_Prompt:_ Please tell how many of the lines below contain "purple", using only a number.

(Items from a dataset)
======

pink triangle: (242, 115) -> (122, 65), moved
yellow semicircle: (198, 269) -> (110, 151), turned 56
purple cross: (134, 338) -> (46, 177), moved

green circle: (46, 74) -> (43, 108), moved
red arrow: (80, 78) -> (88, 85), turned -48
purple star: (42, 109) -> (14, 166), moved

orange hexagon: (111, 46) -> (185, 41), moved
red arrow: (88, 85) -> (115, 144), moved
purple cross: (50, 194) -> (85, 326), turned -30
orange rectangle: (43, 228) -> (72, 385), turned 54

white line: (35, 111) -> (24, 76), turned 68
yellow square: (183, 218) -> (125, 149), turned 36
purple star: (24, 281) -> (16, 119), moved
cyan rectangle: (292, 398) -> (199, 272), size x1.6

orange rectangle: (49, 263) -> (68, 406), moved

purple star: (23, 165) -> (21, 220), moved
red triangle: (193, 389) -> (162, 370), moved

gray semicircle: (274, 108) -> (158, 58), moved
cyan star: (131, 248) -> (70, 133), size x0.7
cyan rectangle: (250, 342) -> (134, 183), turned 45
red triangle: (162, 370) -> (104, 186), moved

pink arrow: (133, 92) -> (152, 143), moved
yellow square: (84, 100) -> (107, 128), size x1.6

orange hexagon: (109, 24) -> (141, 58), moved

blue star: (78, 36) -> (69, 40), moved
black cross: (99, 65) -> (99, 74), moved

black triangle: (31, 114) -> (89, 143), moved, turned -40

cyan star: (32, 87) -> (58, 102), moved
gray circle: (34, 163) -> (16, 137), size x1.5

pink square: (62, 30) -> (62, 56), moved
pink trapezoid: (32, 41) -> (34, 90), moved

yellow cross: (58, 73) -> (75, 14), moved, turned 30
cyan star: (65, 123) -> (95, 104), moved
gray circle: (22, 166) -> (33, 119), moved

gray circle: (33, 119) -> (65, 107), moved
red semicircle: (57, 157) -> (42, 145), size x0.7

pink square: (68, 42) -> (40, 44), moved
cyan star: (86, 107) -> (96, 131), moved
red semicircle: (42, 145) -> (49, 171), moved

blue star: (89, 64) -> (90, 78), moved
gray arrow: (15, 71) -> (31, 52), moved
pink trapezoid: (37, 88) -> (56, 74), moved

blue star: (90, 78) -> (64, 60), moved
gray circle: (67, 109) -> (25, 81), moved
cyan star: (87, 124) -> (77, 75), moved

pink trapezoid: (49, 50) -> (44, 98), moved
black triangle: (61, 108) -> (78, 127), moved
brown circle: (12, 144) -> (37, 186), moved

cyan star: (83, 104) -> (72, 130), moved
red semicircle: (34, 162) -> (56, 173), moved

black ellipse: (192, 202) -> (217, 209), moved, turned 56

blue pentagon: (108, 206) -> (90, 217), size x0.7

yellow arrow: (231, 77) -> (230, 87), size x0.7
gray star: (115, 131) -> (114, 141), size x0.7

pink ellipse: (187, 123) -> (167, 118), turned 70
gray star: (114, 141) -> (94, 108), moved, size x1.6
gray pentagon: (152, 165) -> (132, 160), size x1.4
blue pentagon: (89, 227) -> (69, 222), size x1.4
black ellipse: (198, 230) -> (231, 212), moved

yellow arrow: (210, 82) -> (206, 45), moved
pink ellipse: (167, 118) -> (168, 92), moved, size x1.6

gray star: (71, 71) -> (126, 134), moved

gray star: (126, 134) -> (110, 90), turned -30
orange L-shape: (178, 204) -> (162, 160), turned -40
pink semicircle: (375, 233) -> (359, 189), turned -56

======

_Task answer:_ 5